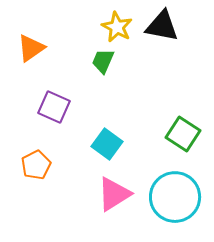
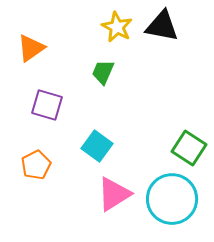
green trapezoid: moved 11 px down
purple square: moved 7 px left, 2 px up; rotated 8 degrees counterclockwise
green square: moved 6 px right, 14 px down
cyan square: moved 10 px left, 2 px down
cyan circle: moved 3 px left, 2 px down
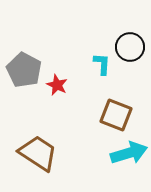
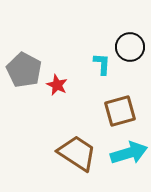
brown square: moved 4 px right, 4 px up; rotated 36 degrees counterclockwise
brown trapezoid: moved 39 px right
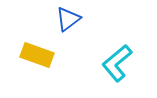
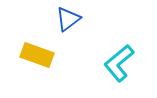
cyan L-shape: moved 2 px right
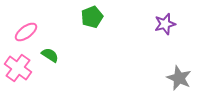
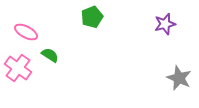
pink ellipse: rotated 65 degrees clockwise
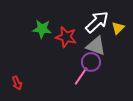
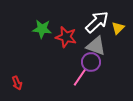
pink line: moved 1 px left, 1 px down
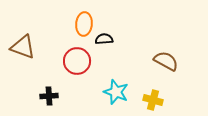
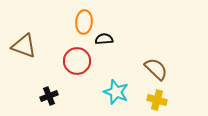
orange ellipse: moved 2 px up
brown triangle: moved 1 px right, 1 px up
brown semicircle: moved 10 px left, 8 px down; rotated 15 degrees clockwise
black cross: rotated 18 degrees counterclockwise
yellow cross: moved 4 px right
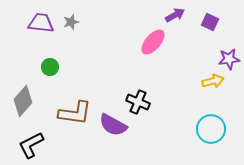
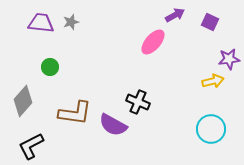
black L-shape: moved 1 px down
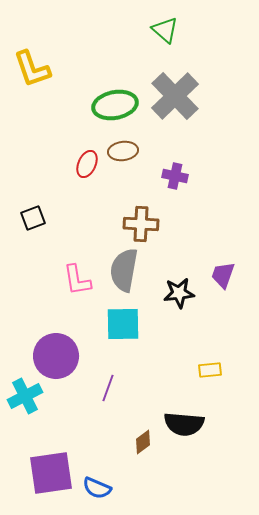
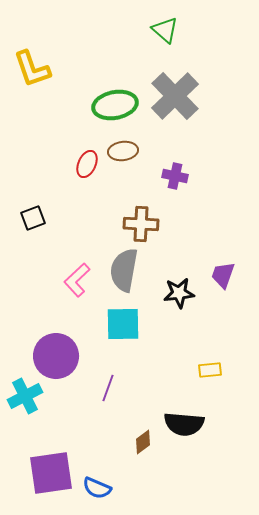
pink L-shape: rotated 56 degrees clockwise
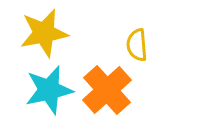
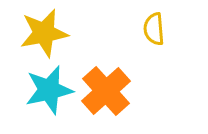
yellow semicircle: moved 17 px right, 16 px up
orange cross: moved 1 px left, 1 px down
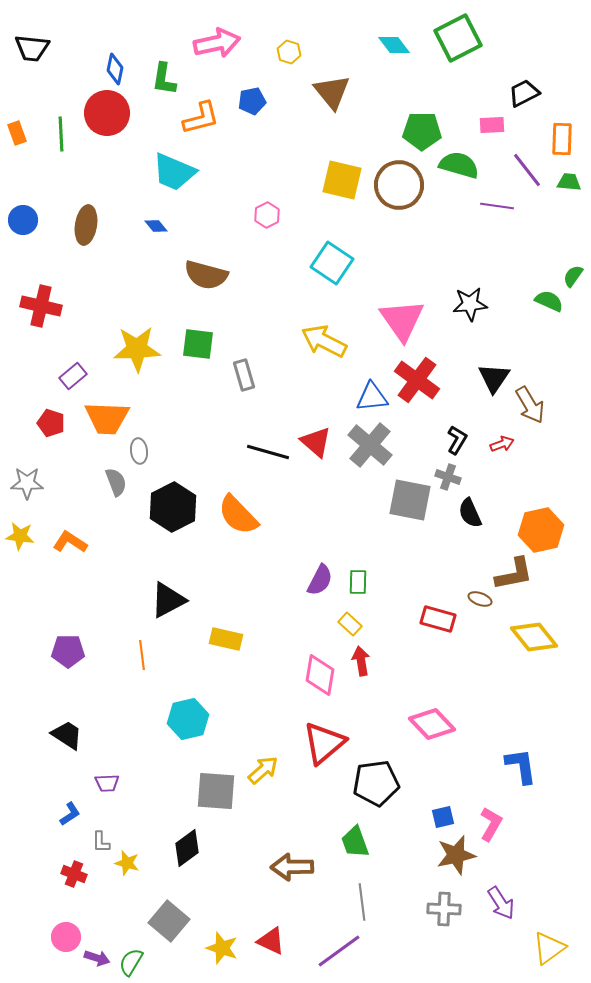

· · ·

What you should do: Starting at the line that contains "yellow semicircle: moved", write out every line through the end of the entries above exactly, and omit the pictures.

Reply:
yellow semicircle: moved 17 px right, 16 px up
orange cross: moved 1 px left, 1 px down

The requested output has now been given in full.